> **The task**:
With pictures removed, print the listing exactly.

> **Collected material**:

━━━━━━━━━━━━━━━━━━━━━━━━━━━━━━

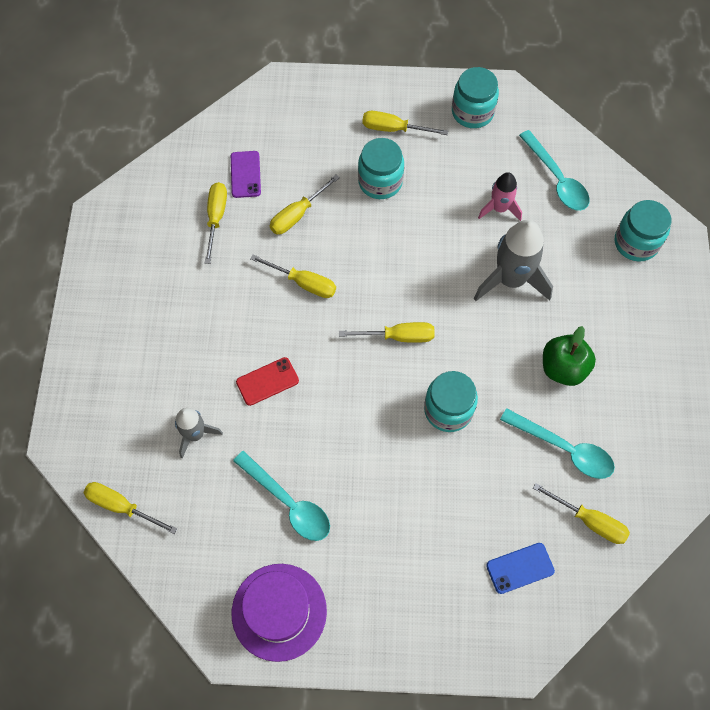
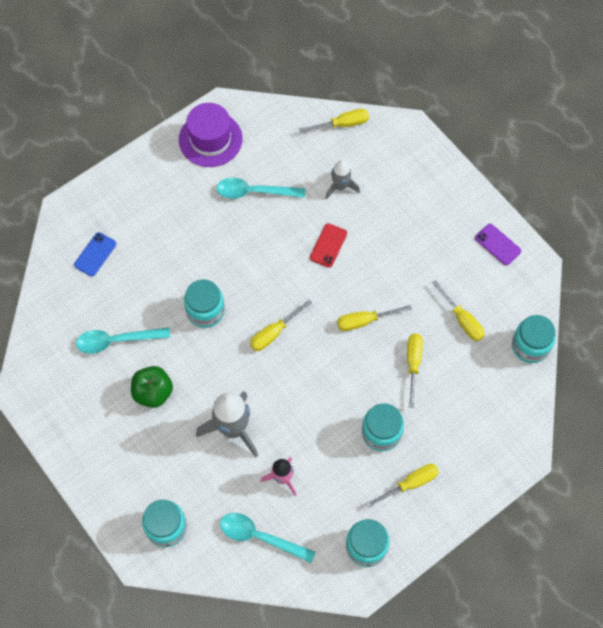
camera: 140 degrees right, 0 degrees up
(183, 155) = (530, 346): none -> turquoise jar
(245, 174) = (475, 365): purple phone -> purple phone (497, 244)
(589, 521) = (72, 309): yellow screwdriver -> none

━━━━━━━━━━━━━━━━━━━━━━━━━━━━━━

> **Result of this exercise**:
camera: 140 degrees right, 0 degrees up
(183, 155) = (530, 346): none -> turquoise jar
(245, 174) = (475, 365): purple phone -> purple phone (497, 244)
(589, 521) = (72, 309): yellow screwdriver -> none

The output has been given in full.